WHAT TO WORK ON → Starting at the line with "R201: 6.8k (D0, GND) -> 36k (D0, GND)" and going on through the line with "J3 pin 2: N010 -> N006", reproduce each line in the records below exactly and nothing more.

*** Opening of INFORMATION SHOWN ***

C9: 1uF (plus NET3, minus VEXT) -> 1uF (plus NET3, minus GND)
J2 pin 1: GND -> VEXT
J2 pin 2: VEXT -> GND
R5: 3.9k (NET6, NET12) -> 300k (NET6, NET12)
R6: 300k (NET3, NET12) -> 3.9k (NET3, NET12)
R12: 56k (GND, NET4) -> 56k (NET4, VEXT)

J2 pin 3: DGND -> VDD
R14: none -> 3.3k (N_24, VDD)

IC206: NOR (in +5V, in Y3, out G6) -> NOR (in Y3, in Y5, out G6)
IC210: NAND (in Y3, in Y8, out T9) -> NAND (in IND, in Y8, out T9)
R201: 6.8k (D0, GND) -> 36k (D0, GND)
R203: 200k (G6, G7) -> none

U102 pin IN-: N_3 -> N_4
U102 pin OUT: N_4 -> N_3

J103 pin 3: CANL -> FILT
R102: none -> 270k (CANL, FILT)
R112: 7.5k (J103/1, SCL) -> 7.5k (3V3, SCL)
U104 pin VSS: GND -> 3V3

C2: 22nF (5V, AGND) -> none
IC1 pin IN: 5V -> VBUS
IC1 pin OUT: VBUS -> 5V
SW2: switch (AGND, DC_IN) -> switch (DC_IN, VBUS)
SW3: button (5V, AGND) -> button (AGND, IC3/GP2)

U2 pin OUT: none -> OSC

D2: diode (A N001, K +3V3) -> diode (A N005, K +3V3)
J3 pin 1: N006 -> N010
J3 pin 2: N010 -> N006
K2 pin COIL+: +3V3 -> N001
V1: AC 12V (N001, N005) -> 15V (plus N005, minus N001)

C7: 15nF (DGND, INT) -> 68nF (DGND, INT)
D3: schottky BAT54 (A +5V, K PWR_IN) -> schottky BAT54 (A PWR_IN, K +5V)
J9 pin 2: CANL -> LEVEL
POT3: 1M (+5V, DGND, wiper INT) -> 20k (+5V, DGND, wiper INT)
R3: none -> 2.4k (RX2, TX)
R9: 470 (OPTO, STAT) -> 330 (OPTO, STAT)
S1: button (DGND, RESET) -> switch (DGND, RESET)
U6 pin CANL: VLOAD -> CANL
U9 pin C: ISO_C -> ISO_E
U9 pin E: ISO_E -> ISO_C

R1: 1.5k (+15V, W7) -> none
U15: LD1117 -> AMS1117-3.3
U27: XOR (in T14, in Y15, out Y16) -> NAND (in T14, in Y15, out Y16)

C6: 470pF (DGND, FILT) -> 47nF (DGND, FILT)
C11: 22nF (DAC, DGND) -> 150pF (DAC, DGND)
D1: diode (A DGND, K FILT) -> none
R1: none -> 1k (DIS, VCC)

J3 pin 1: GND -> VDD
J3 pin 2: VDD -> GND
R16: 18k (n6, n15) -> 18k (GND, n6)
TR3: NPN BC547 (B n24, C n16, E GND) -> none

*** Close of INFORMATION SHOWN ***

RESPONSE →
R201: 6.8k (D0, GND) -> 36k (D0, GND)
R203: 200k (G6, G7) -> none

U102 pin IN-: N_3 -> N_4
U102 pin OUT: N_4 -> N_3

J103 pin 3: CANL -> FILT
R102: none -> 270k (CANL, FILT)
R112: 7.5k (J103/1, SCL) -> 7.5k (3V3, SCL)
U104 pin VSS: GND -> 3V3

C2: 22nF (5V, AGND) -> none
IC1 pin IN: 5V -> VBUS
IC1 pin OUT: VBUS -> 5V
SW2: switch (AGND, DC_IN) -> switch (DC_IN, VBUS)
SW3: button (5V, AGND) -> button (AGND, IC3/GP2)

U2 pin OUT: none -> OSC

D2: diode (A N001, K +3V3) -> diode (A N005, K +3V3)
J3 pin 1: N006 -> N010
J3 pin 2: N010 -> N006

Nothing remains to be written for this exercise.